### What you will do
Could you repeat every line below exactly, skipping the images?

==*==

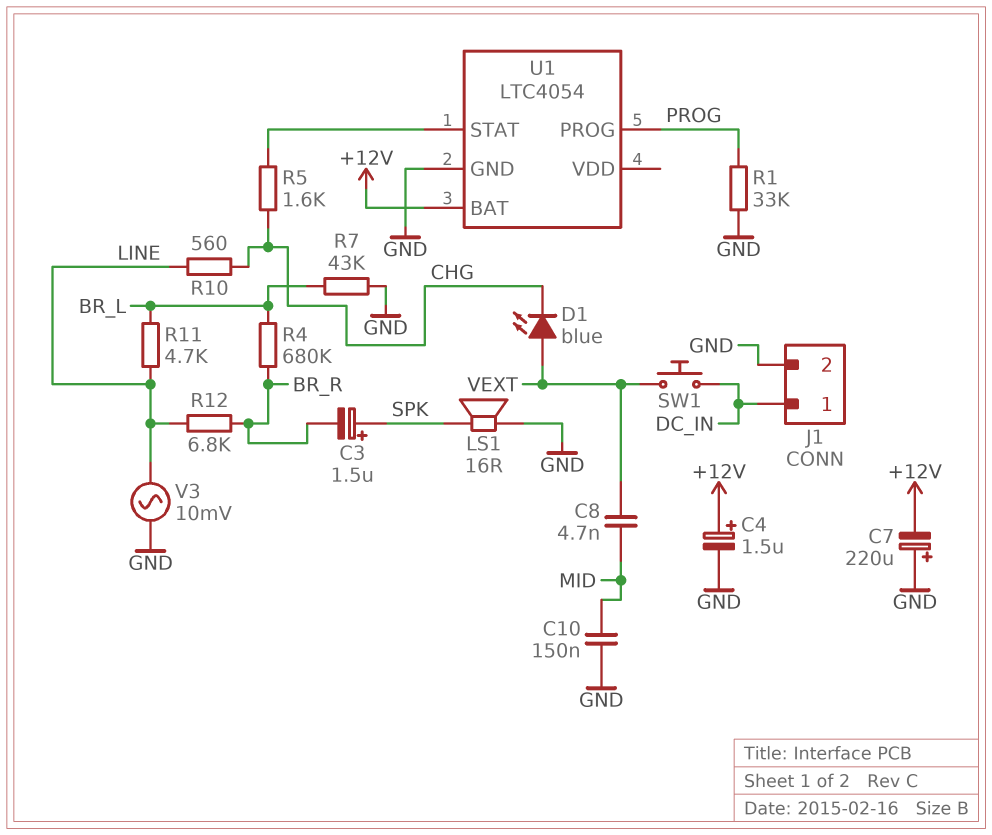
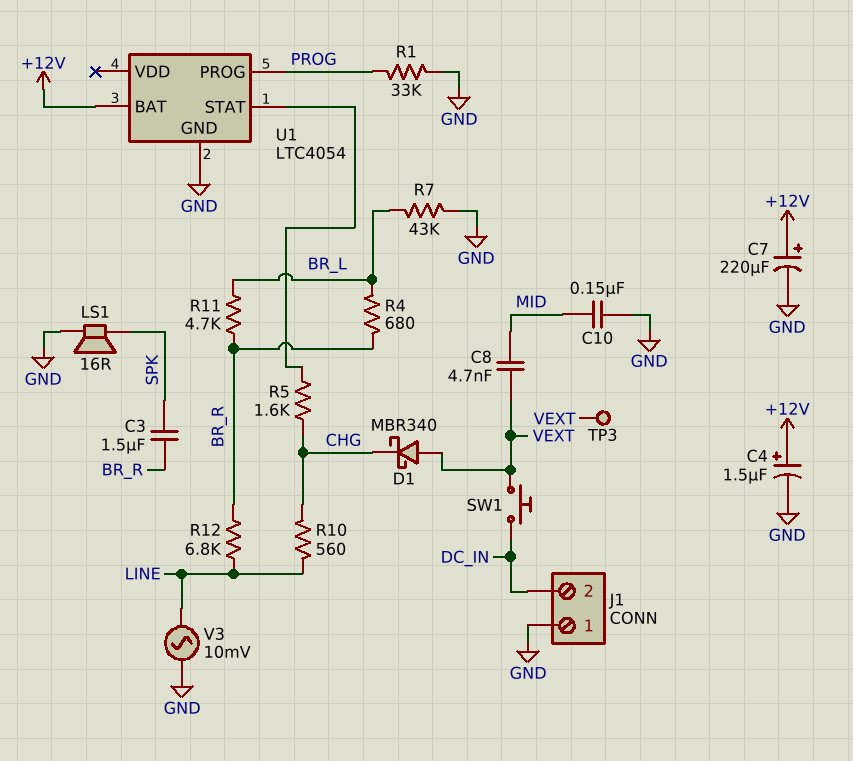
C3: 1.5uF (plus SPK, minus BR_R) -> 1.5uF (BR_R, SPK)
C7: 220uF (plus GND, minus +12V) -> 220uF (plus +12V, minus GND)
D1: LED blue (A VEXT, K CHG) -> schottky MBR340 (A VEXT, K CHG)
J1 pin 1: DC_IN -> GND
J1 pin 2: GND -> DC_IN
R4: 680k (BR_L, BR_R) -> 680 (BR_L, BR_R)
R11: 4.7k (BR_L, LINE) -> 4.7k (BR_L, BR_R)
TP3: none -> test point (VEXT)

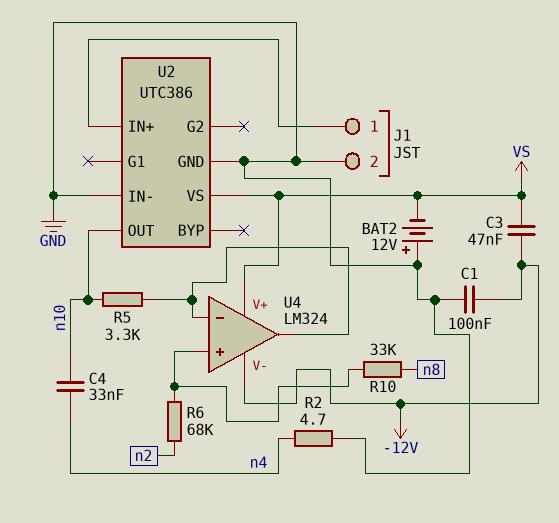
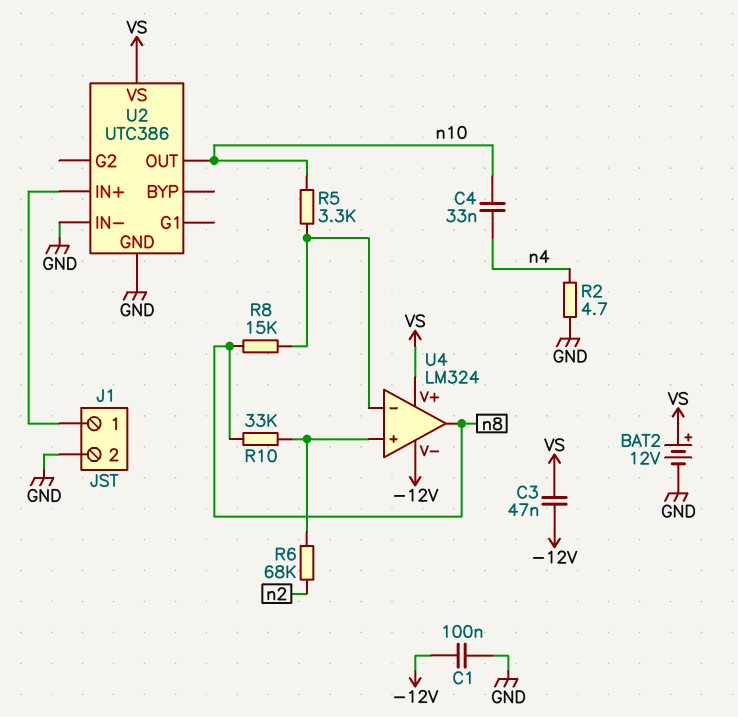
BAT2: 12V (plus GND, minus VS) -> 12V (plus VS, minus GND)
R8: none -> 15k (U4/in-, n8)
U4 pin out: U4/in- -> n8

==*==

### Task result
C3: 1.5uF (plus SPK, minus BR_R) -> 1.5uF (BR_R, SPK)
C7: 220uF (plus GND, minus +12V) -> 220uF (plus +12V, minus GND)
D1: LED blue (A VEXT, K CHG) -> schottky MBR340 (A VEXT, K CHG)
J1 pin 1: DC_IN -> GND
J1 pin 2: GND -> DC_IN
R4: 680k (BR_L, BR_R) -> 680 (BR_L, BR_R)
R11: 4.7k (BR_L, LINE) -> 4.7k (BR_L, BR_R)
TP3: none -> test point (VEXT)

BAT2: 12V (plus GND, minus VS) -> 12V (plus VS, minus GND)
R8: none -> 15k (U4/in-, n8)
U4 pin out: U4/in- -> n8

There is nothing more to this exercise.